### DATA FOR ANALYSIS
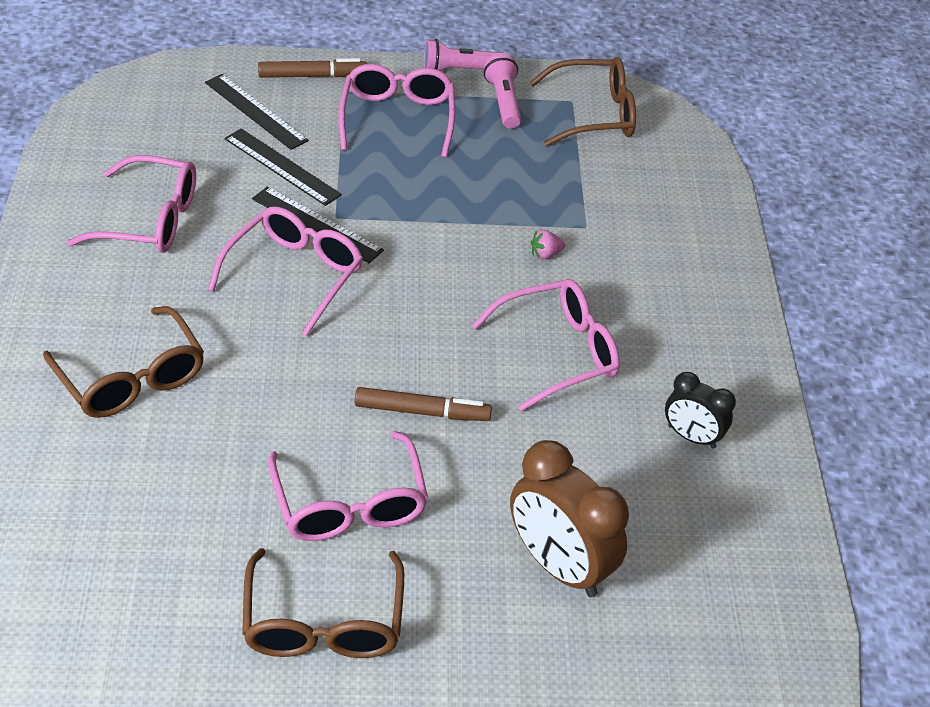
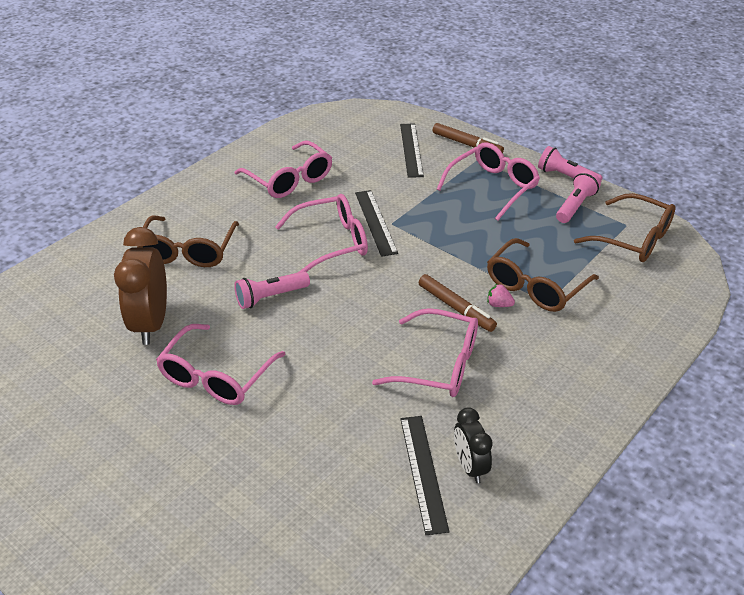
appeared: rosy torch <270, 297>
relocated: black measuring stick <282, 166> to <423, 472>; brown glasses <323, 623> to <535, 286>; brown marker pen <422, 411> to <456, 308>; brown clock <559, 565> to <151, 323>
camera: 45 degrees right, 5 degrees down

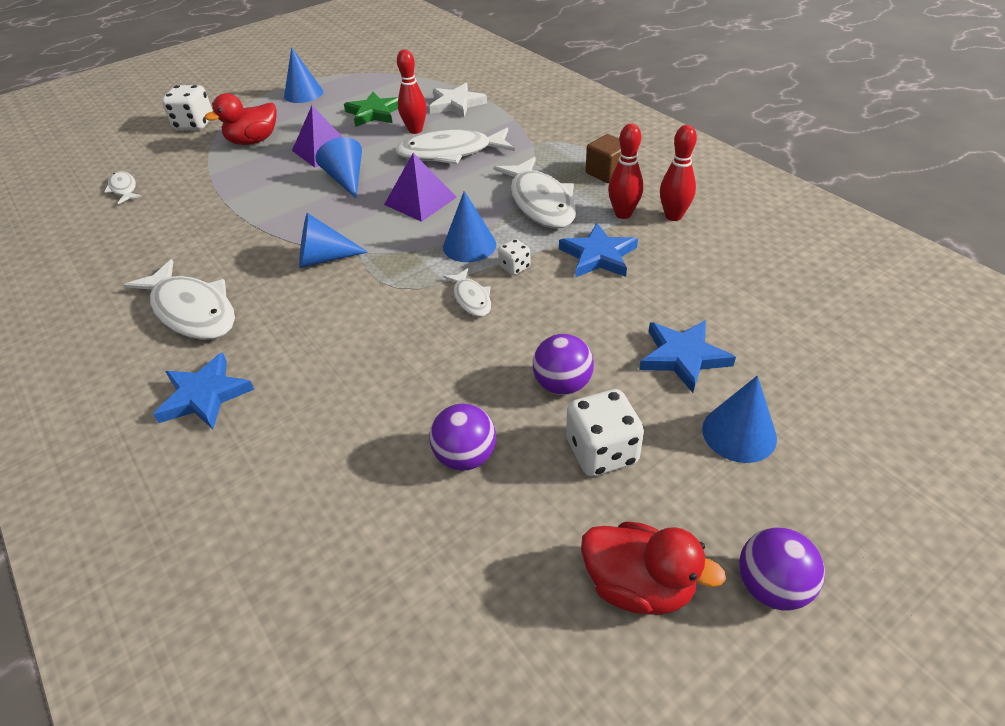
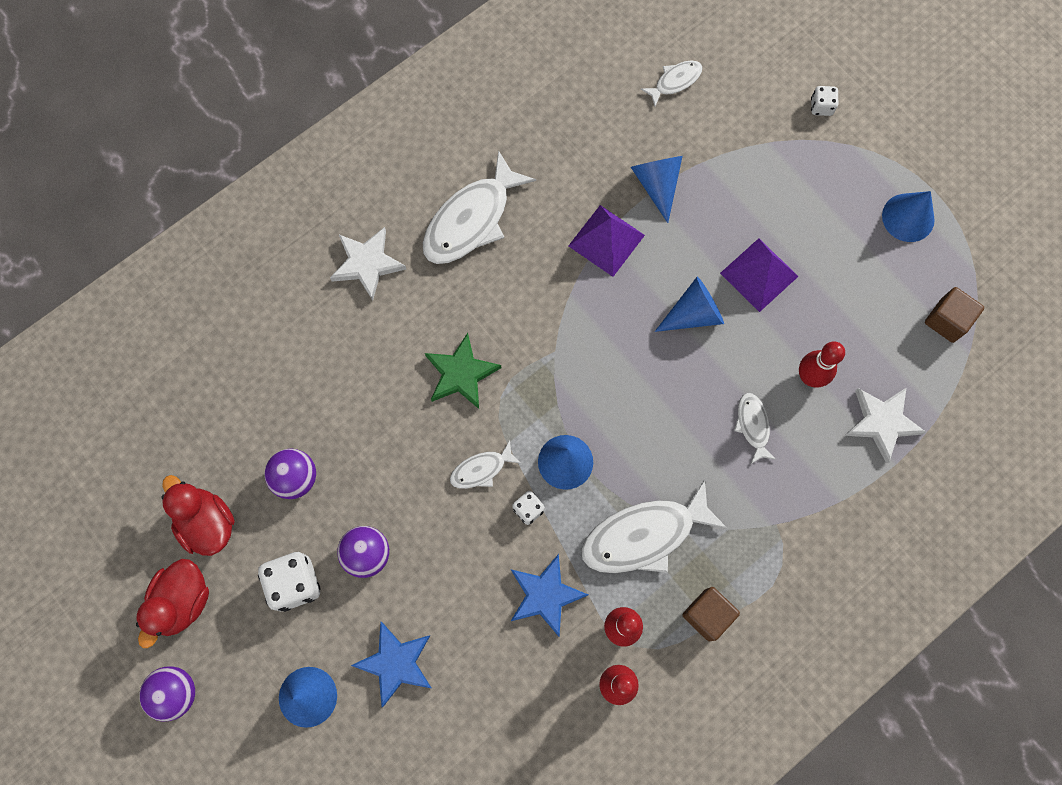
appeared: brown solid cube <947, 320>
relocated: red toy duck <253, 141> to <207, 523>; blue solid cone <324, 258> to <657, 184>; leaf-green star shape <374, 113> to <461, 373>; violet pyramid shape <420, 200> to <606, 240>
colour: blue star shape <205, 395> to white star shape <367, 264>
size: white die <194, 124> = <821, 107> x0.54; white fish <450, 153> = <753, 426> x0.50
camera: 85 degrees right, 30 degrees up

* * *

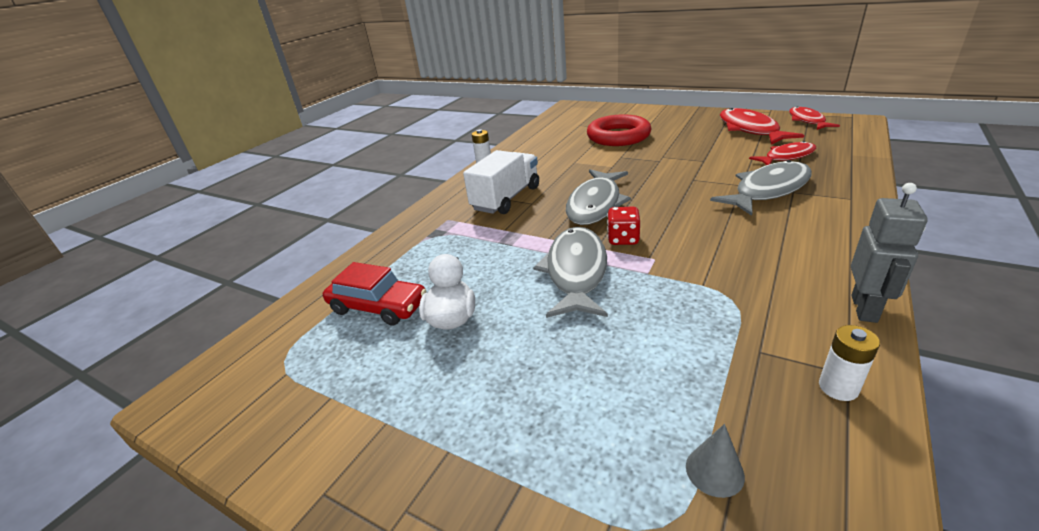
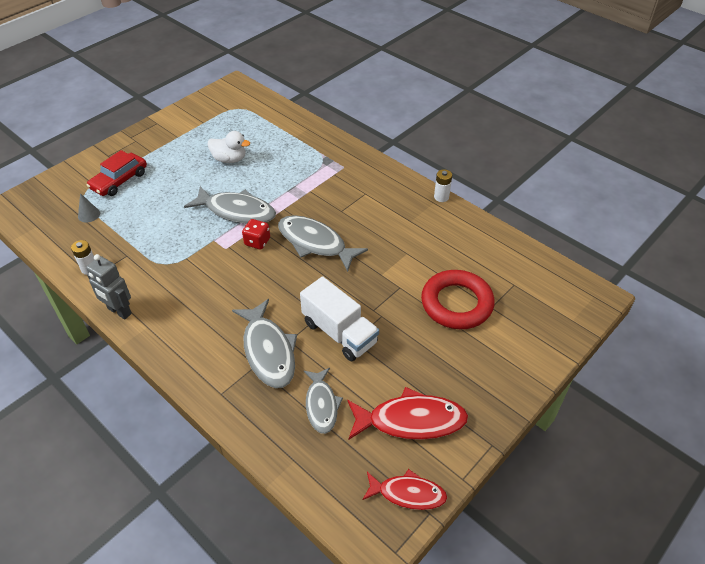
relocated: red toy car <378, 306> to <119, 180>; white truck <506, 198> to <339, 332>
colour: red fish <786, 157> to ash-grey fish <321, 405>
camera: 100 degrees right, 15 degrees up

### TASK TO COMPLETE
Please give an exact copy of the lines above, beginning with the line containing "appeared: rosy torch <270, 297>" and running through the line containing "relocated: black measuring", and of no other lines.

### TASK RESULT
appeared: rosy torch <270, 297>
relocated: black measuring stick <282, 166> to <423, 472>; brown glasses <323, 623> to <535, 286>; brown marker pen <422, 411> to <456, 308>; brown clock <559, 565> to <151, 323>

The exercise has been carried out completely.